## EXTRACTED DATA
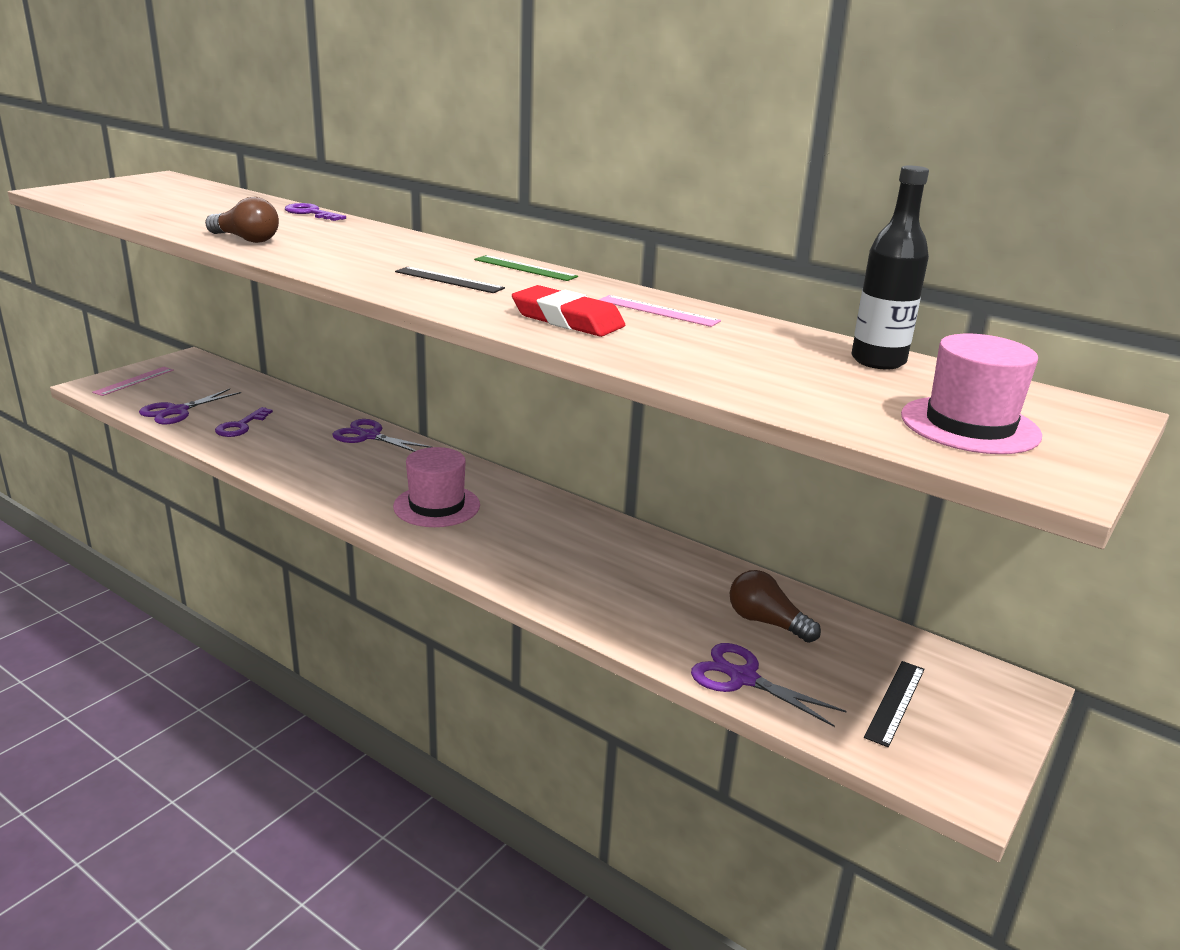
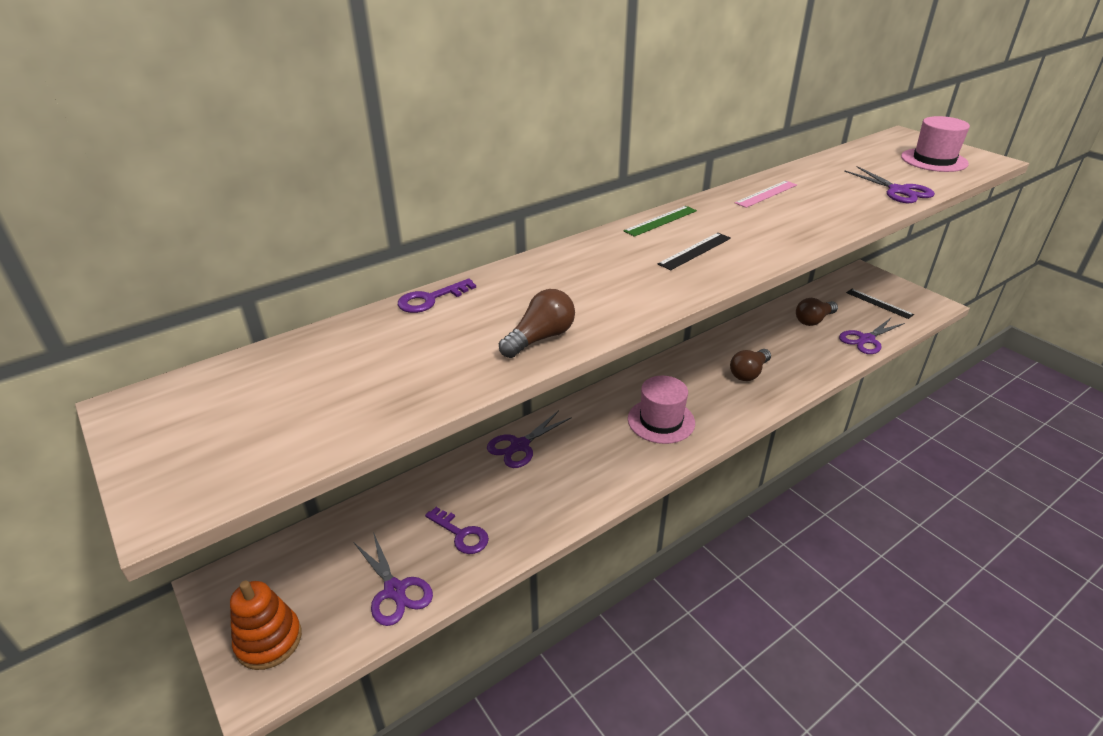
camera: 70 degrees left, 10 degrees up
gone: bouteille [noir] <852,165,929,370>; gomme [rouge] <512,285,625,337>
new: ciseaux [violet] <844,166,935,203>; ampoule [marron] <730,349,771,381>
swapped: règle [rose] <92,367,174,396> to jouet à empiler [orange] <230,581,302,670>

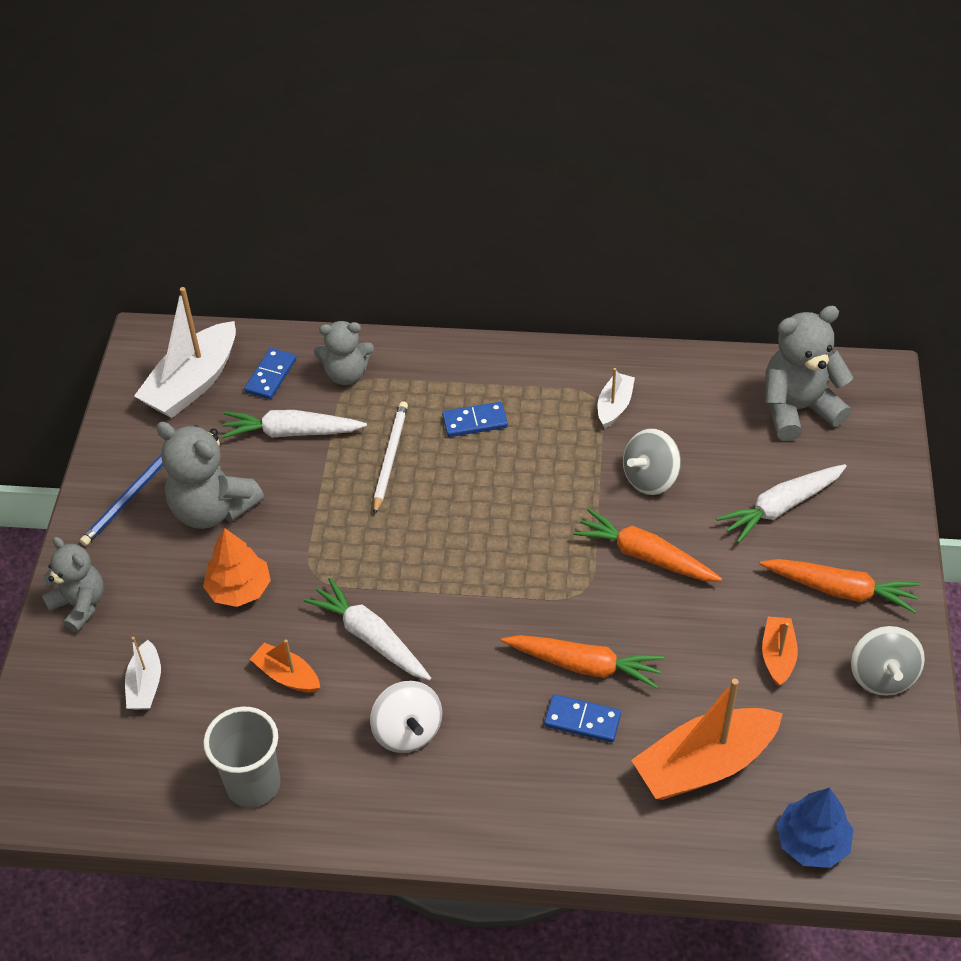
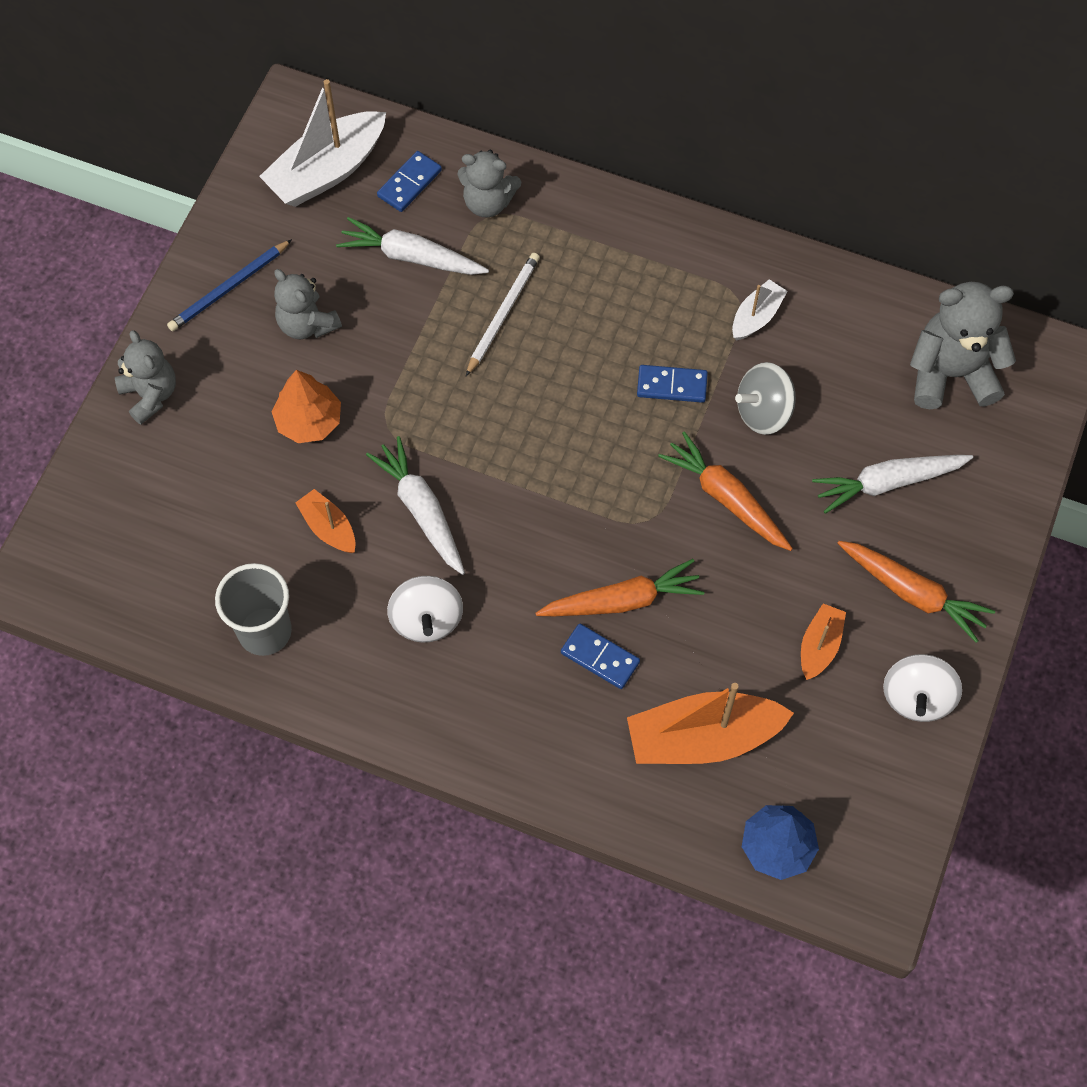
camera: 15 degrees right, 15 degrees up
gone: bateau [blanc] <125,637,161,710>
shifted: domino [bleu] <442,402,508,437> to <637,365,708,403>
repainted: toupie [gris] <851,626,925,696> to toupie [blanc] <883,654,962,722>
rotated: carotte [orange] <501,635,664,689> = <535,559,704,616> 45 degrees counterclockwise
scaled: ours en peluche [gris] <156,422,264,529> = <274,269,342,339> x0.65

## WHAT IS NEEDED
Only the lines from the top of the material through the line containing "new: ciseaux [violet]" should be written out, exactly and without pictures.

## COMPLETED TASK
camera: 70 degrees left, 10 degrees up
gone: bouteille [noir] <852,165,929,370>; gomme [rouge] <512,285,625,337>
new: ciseaux [violet] <844,166,935,203>; ampoule [marron] <730,349,771,381>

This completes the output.